DATA TO EXAMINE =
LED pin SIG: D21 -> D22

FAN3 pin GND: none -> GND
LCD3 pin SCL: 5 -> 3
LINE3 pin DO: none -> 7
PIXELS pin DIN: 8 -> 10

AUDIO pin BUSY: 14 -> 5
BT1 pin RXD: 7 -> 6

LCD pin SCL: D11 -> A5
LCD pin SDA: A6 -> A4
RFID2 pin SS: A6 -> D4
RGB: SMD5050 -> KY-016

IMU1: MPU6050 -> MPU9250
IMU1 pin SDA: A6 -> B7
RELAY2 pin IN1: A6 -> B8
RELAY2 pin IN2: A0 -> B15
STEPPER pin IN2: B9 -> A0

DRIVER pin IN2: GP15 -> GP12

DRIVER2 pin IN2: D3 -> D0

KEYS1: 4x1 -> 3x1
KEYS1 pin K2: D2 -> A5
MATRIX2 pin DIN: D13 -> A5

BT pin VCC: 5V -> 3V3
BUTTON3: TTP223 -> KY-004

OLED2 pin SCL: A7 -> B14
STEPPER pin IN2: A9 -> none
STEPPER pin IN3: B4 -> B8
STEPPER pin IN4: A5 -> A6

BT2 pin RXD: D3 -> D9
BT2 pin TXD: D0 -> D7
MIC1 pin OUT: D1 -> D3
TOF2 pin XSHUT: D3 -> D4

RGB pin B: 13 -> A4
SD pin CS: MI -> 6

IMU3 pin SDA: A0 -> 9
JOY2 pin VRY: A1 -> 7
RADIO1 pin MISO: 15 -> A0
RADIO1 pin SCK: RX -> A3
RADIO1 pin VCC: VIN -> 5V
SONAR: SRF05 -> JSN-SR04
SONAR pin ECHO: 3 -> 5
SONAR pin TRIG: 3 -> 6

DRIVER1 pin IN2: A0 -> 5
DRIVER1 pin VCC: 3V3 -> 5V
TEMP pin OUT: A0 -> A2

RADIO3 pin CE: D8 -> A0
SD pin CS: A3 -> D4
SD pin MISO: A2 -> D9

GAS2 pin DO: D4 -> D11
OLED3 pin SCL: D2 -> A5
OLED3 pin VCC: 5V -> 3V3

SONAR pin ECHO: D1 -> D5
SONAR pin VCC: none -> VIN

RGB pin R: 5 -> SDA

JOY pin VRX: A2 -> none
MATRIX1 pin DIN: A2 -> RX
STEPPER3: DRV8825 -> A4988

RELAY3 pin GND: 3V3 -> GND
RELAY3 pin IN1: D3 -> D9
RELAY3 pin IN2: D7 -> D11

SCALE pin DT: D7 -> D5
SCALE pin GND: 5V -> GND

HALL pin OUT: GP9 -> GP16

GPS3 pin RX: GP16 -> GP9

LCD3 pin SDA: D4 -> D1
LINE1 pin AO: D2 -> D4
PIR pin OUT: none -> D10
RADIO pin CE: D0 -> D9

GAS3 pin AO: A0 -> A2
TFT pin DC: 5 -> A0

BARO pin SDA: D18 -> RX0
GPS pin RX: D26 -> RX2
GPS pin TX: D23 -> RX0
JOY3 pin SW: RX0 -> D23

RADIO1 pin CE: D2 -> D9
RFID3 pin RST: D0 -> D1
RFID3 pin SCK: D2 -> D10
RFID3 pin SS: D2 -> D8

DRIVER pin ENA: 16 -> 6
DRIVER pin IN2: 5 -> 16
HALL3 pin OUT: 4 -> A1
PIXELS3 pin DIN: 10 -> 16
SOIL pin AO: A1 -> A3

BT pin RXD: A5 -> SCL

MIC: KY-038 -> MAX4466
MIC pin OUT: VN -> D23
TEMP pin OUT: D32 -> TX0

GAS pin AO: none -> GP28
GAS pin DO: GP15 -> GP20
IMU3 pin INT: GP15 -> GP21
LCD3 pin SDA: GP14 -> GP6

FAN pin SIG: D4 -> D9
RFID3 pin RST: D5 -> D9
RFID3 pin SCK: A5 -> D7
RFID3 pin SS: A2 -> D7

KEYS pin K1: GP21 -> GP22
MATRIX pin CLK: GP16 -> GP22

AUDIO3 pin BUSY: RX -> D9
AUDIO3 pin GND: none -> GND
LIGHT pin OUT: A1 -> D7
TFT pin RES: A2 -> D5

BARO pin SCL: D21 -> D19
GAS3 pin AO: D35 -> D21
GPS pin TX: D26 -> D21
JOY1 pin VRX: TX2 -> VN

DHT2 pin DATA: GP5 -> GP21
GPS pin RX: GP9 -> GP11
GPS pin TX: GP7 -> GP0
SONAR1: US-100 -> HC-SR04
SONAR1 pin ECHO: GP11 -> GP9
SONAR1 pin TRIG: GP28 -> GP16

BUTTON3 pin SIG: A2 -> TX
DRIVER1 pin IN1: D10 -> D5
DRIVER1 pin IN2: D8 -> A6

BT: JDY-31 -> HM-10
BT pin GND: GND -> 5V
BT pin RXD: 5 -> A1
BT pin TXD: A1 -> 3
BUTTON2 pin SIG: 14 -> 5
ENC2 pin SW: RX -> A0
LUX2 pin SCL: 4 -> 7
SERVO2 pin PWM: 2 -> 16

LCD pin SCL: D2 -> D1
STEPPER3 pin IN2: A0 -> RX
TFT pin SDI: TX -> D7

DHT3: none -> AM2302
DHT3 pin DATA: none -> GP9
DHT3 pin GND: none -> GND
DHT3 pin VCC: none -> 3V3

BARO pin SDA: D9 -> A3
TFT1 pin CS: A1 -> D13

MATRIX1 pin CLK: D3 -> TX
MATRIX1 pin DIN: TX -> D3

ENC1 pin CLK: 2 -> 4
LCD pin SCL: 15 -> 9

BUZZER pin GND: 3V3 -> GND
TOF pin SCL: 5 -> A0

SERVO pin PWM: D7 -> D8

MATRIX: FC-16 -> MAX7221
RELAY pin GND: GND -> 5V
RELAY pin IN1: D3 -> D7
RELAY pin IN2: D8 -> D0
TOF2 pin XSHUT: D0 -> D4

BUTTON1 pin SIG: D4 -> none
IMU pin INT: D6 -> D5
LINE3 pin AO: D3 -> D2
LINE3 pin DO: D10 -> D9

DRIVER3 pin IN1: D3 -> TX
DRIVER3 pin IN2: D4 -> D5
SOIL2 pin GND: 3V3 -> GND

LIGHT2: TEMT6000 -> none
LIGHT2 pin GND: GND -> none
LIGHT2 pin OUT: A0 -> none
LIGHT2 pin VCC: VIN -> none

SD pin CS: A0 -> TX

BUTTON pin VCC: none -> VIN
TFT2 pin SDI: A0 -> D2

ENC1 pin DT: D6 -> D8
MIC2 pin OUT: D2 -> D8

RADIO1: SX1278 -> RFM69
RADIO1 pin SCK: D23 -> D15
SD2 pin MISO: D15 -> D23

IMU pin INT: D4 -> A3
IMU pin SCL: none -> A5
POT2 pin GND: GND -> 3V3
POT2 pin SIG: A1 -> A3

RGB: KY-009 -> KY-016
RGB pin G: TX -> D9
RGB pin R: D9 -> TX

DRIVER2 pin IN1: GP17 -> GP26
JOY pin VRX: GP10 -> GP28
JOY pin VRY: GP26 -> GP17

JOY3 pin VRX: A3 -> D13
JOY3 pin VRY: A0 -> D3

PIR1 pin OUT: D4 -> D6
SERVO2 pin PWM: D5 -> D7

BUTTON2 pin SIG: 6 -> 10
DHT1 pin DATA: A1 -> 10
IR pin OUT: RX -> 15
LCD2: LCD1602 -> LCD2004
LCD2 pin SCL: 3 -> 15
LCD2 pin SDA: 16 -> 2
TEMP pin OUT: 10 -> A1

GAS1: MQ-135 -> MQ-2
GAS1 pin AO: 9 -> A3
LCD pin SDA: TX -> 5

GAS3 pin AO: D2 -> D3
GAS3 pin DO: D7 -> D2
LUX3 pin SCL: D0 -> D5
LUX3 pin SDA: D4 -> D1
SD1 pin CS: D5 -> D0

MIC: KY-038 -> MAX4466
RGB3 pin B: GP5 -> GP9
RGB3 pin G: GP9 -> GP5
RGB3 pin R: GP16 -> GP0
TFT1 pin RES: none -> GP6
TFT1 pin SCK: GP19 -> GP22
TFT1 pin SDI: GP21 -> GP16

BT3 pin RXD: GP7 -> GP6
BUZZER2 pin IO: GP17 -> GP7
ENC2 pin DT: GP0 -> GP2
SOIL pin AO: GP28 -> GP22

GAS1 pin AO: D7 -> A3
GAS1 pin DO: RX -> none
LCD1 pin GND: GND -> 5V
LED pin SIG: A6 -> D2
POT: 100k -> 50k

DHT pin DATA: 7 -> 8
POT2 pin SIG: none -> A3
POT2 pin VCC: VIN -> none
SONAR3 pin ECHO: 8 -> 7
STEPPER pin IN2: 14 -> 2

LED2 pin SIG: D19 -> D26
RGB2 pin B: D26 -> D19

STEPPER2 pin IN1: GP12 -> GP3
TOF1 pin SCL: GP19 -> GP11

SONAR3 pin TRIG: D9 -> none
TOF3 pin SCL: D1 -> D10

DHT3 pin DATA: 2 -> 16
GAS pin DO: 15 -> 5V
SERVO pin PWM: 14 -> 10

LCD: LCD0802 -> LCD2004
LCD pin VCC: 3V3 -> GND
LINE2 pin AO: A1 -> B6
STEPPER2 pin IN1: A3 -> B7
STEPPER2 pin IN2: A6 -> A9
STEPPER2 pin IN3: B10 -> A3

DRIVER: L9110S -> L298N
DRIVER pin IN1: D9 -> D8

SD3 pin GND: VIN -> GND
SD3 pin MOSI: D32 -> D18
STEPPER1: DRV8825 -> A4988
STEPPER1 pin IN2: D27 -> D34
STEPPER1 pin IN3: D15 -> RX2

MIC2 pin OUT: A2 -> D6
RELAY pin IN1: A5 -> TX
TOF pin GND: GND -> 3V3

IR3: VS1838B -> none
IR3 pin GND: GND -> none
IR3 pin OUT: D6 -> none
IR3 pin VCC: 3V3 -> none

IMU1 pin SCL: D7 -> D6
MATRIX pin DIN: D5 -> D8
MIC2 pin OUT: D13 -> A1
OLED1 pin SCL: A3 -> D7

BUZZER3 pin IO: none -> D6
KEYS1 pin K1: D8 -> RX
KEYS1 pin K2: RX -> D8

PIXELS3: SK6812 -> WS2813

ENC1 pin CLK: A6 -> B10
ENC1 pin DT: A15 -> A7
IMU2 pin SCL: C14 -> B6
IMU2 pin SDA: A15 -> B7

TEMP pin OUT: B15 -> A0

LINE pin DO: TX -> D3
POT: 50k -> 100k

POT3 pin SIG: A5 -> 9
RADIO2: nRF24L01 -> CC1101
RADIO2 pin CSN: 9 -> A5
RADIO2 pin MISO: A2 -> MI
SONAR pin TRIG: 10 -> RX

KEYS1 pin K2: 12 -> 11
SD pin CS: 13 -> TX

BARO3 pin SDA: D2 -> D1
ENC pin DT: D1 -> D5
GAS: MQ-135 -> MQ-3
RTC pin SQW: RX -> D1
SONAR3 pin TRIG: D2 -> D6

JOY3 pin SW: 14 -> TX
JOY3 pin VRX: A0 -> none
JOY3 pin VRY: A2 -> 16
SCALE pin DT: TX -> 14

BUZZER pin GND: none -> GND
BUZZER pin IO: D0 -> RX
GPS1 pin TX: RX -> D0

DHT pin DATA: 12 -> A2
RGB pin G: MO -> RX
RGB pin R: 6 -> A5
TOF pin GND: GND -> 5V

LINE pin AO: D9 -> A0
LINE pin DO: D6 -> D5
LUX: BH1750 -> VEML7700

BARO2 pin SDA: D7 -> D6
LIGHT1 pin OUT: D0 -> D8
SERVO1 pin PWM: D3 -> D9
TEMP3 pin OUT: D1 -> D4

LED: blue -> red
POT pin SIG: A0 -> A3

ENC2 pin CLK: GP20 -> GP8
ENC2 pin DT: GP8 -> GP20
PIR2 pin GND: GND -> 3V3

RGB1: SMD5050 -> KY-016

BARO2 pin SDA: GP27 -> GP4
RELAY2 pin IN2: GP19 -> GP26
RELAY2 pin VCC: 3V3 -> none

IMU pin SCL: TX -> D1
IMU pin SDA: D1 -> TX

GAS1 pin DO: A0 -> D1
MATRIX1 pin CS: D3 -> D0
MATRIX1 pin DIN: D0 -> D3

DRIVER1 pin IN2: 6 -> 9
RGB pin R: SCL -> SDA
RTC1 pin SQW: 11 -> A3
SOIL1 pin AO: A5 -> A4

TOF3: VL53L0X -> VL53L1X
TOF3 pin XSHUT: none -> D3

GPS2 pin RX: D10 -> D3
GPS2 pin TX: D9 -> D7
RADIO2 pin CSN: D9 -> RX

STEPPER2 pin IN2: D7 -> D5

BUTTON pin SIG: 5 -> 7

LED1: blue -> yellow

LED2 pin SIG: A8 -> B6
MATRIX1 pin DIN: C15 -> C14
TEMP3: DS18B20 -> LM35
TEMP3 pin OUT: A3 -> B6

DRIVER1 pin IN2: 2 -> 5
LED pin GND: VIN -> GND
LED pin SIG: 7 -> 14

YOUR GOAL =
Filtering the entries above by the word "XSHUT", copy each line that matches.

REPLY TO THE EXERCISE =
TOF2 pin XSHUT: D3 -> D4
TOF2 pin XSHUT: D0 -> D4
TOF3 pin XSHUT: none -> D3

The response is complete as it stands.